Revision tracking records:
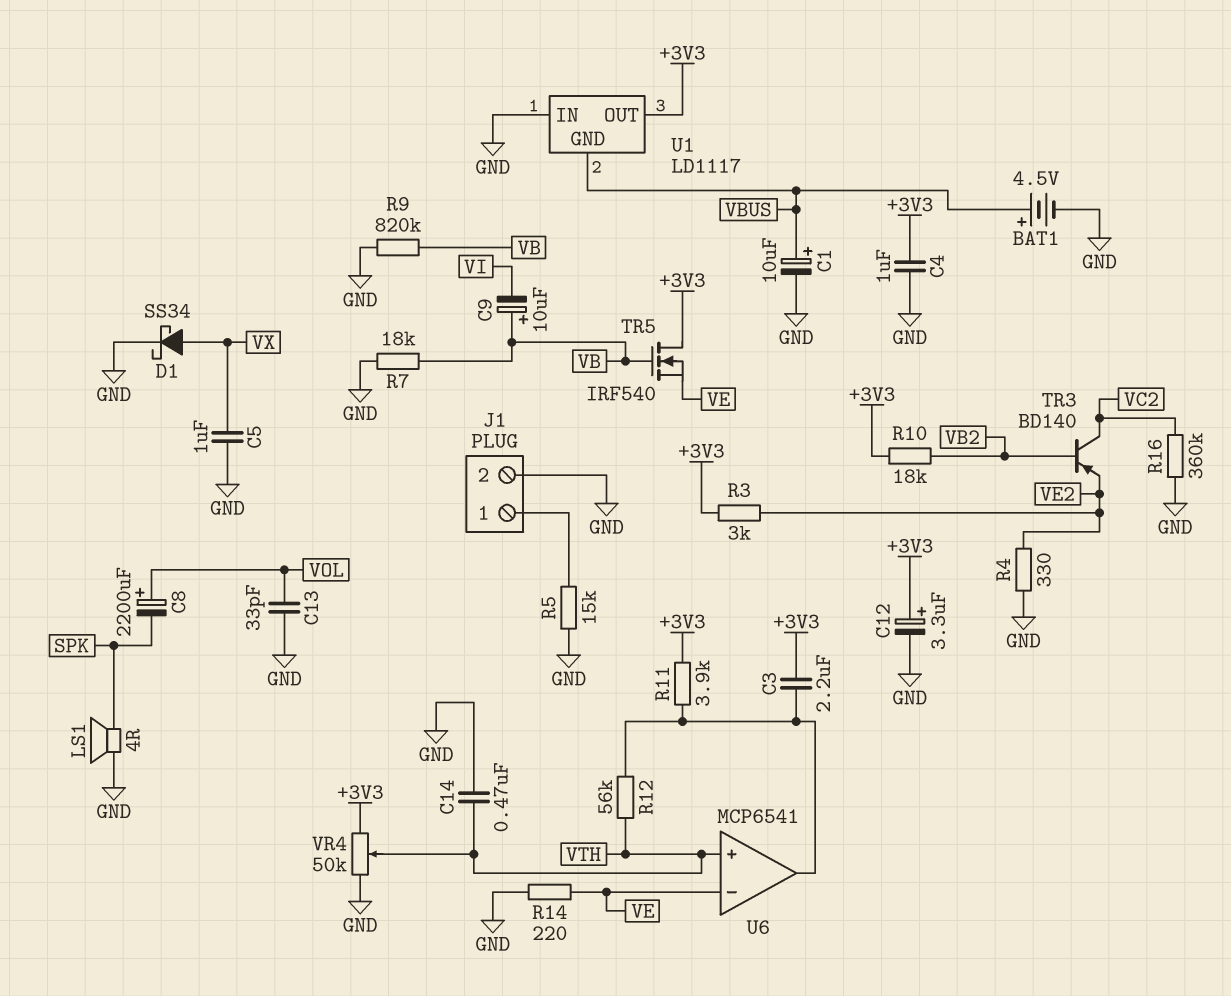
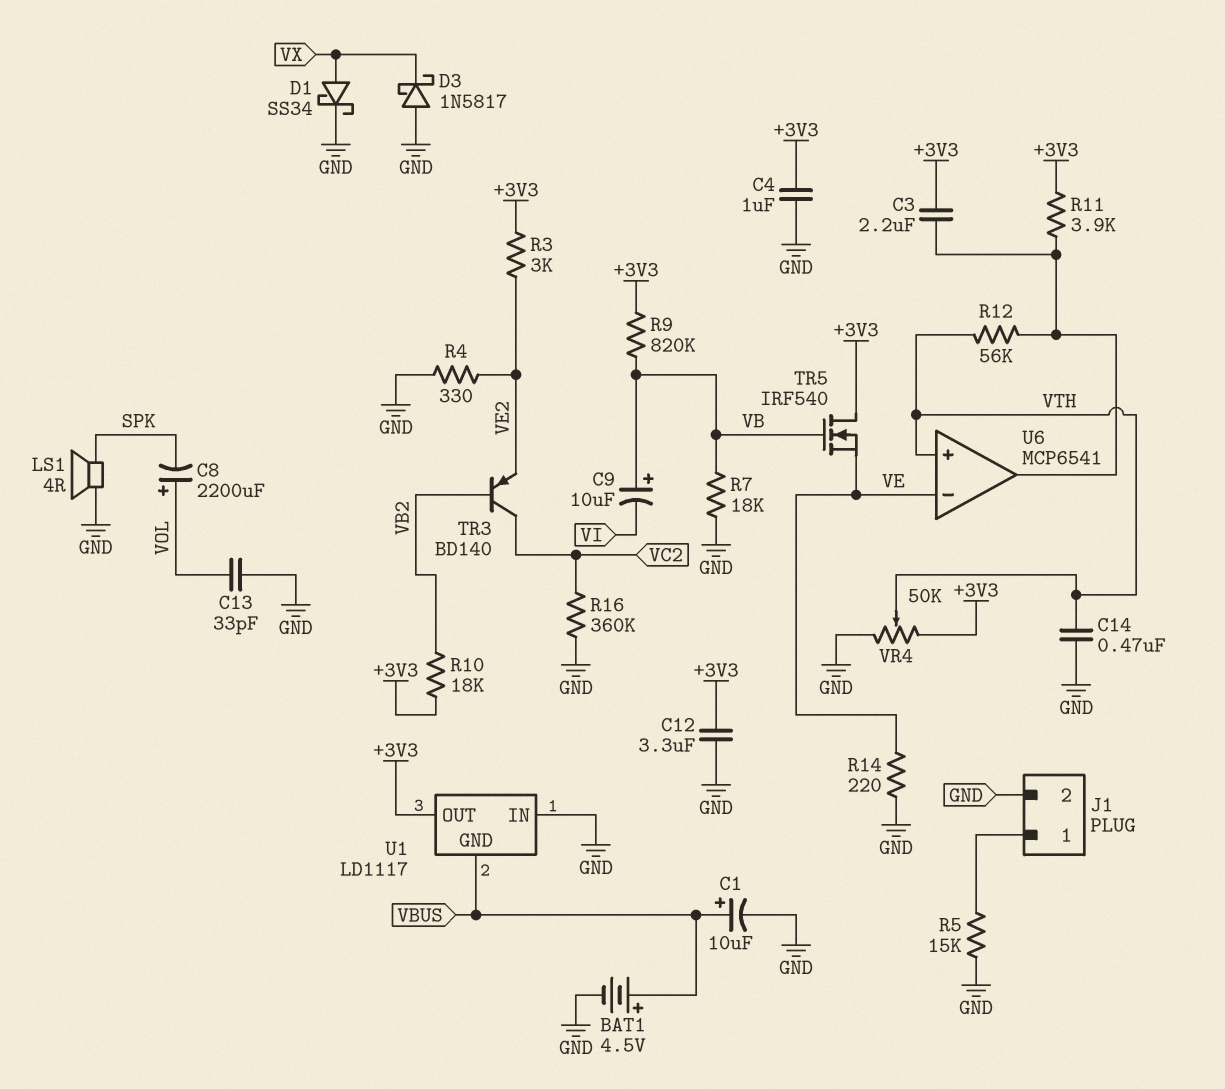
C5: 1uF (GND, VX) -> none
C12: 3.3uF (plus +3V3, minus GND) -> 3.3uF (+3V3, GND)
D3: none -> schottky 1N5817 (A GND, K VX)
R9: 820k (GND, VB) -> 820k (+3V3, VB)

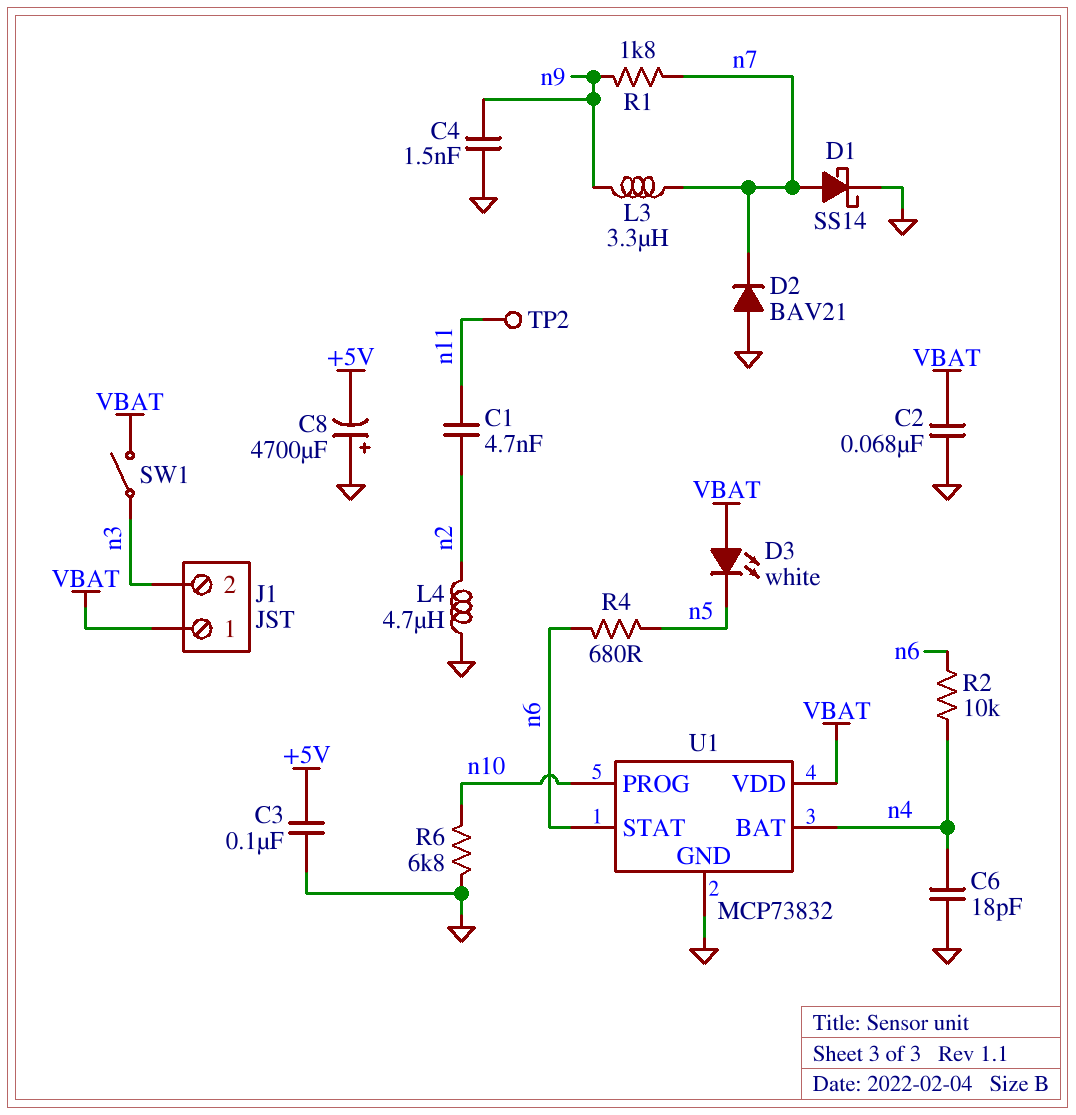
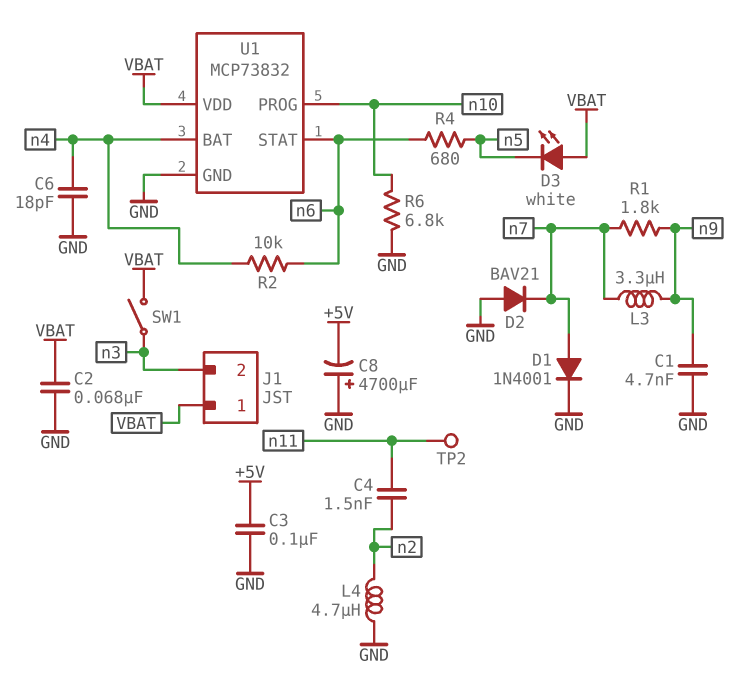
C1: 4.7nF (n2, n11) -> 4.7nF (GND, n9)
C4: 1.5nF (GND, n9) -> 1.5nF (n2, n11)
D1: schottky SS14 (A n7, K GND) -> diode 1N4001 (A n7, K GND)

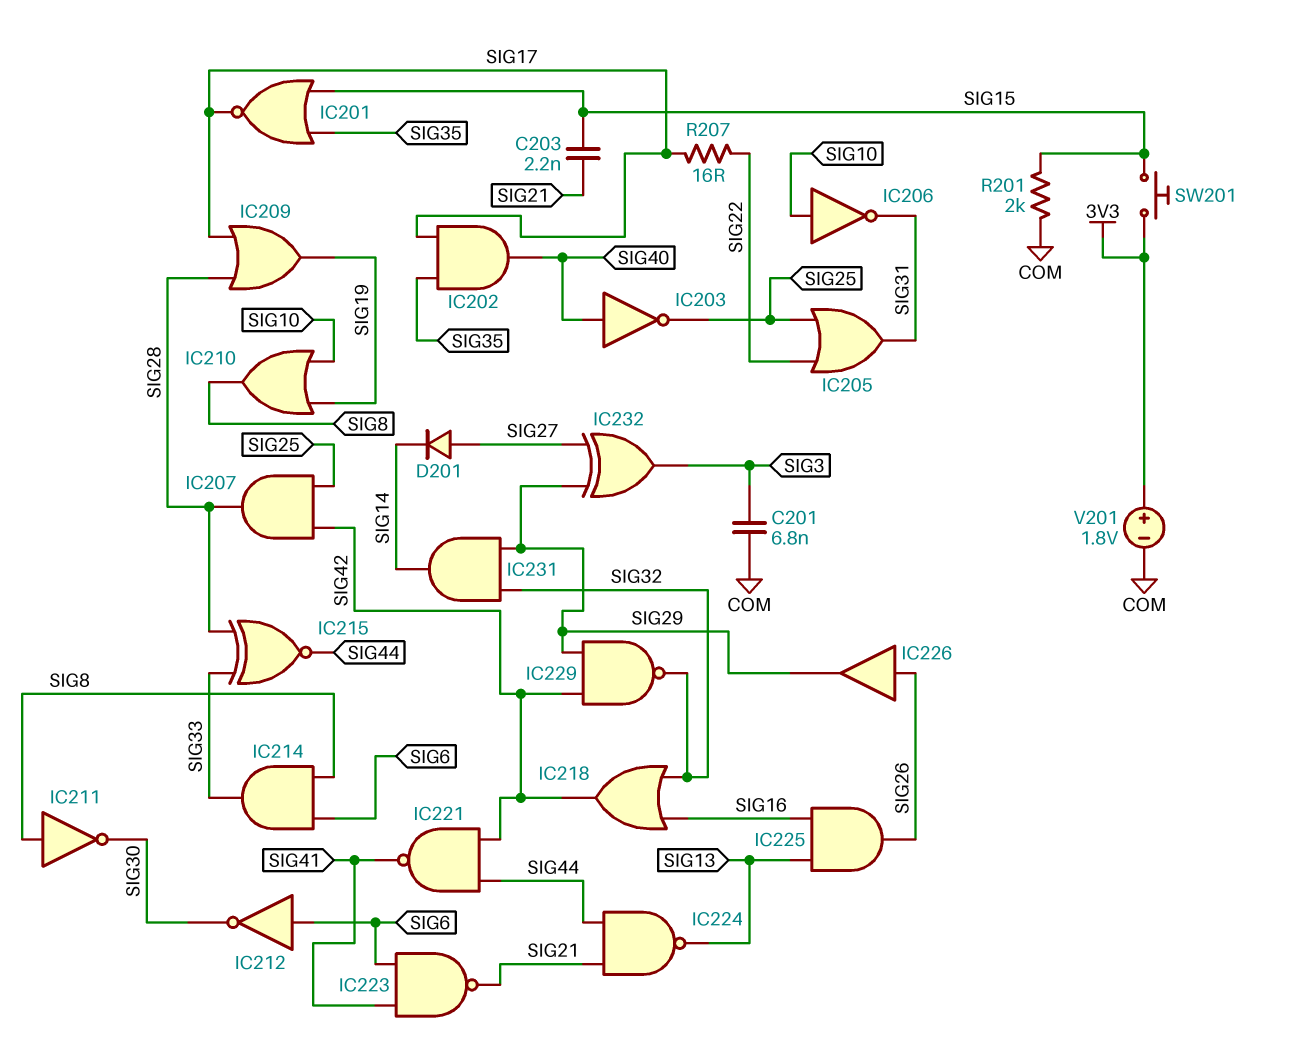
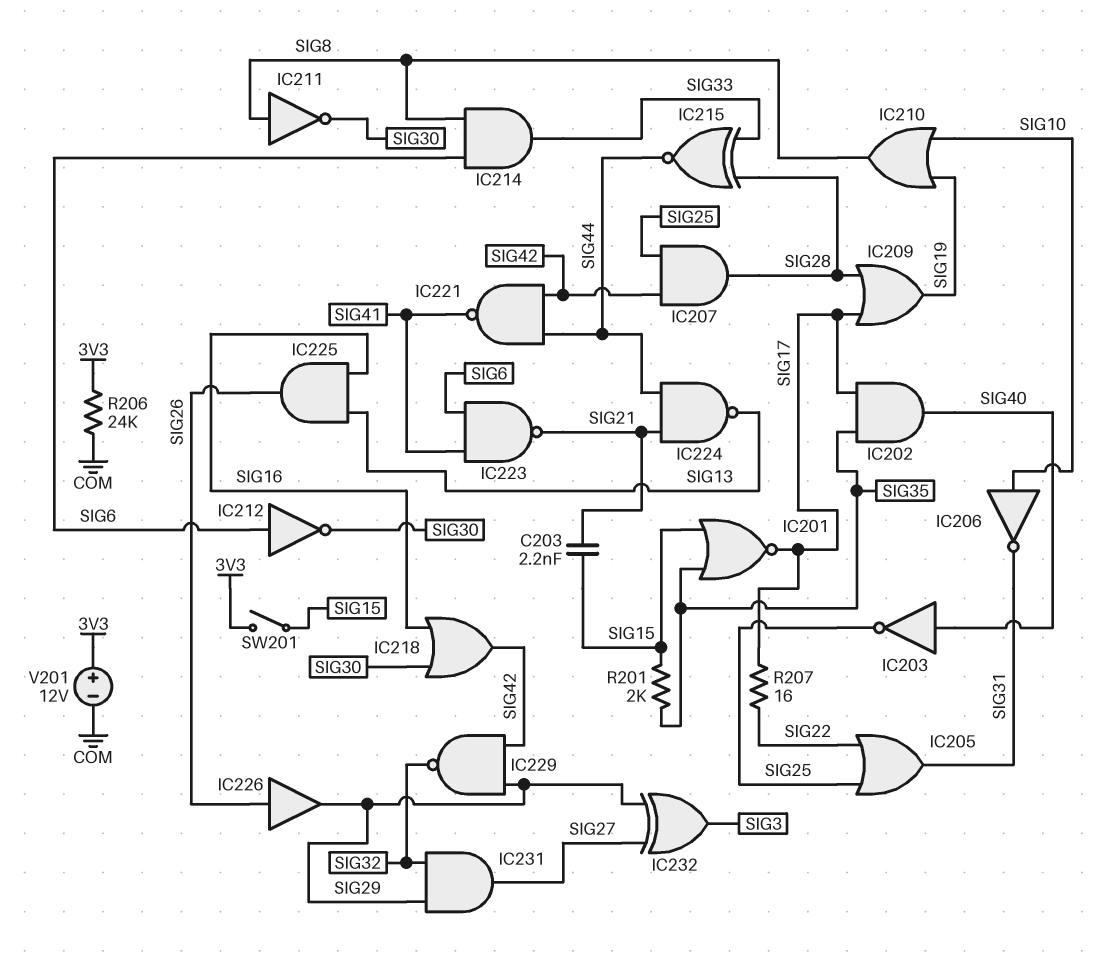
C201: 6.8nF (COM, SIG3) -> none
D201: diode (A SIG27, K SIG14) -> none
IC218: OR (in SIG16, in SIG32, out SIG42) -> OR (in SIG16, in SIG30, out SIG42)
IC231: AND (in SIG29, in SIG32, out SIG14) -> AND (in SIG29, in SIG32, out SIG27)
R201: 2k (COM, SIG15) -> 2k (SIG15, SIG35)
R206: none -> 24k (3V3, COM)
SW201: button (3V3, SIG15) -> switch (3V3, SIG15)
V201: 1.8V (plus 3V3, minus COM) -> 12V (plus 3V3, minus COM)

=== Exercise aim ===
Retype all the data exactly; skip the pictures.

=== Response ===
C5: 1uF (GND, VX) -> none
C12: 3.3uF (plus +3V3, minus GND) -> 3.3uF (+3V3, GND)
D3: none -> schottky 1N5817 (A GND, K VX)
R9: 820k (GND, VB) -> 820k (+3V3, VB)

C1: 4.7nF (n2, n11) -> 4.7nF (GND, n9)
C4: 1.5nF (GND, n9) -> 1.5nF (n2, n11)
D1: schottky SS14 (A n7, K GND) -> diode 1N4001 (A n7, K GND)

C201: 6.8nF (COM, SIG3) -> none
D201: diode (A SIG27, K SIG14) -> none
IC218: OR (in SIG16, in SIG32, out SIG42) -> OR (in SIG16, in SIG30, out SIG42)
IC231: AND (in SIG29, in SIG32, out SIG14) -> AND (in SIG29, in SIG32, out SIG27)
R201: 2k (COM, SIG15) -> 2k (SIG15, SIG35)
R206: none -> 24k (3V3, COM)
SW201: button (3V3, SIG15) -> switch (3V3, SIG15)
V201: 1.8V (plus 3V3, minus COM) -> 12V (plus 3V3, minus COM)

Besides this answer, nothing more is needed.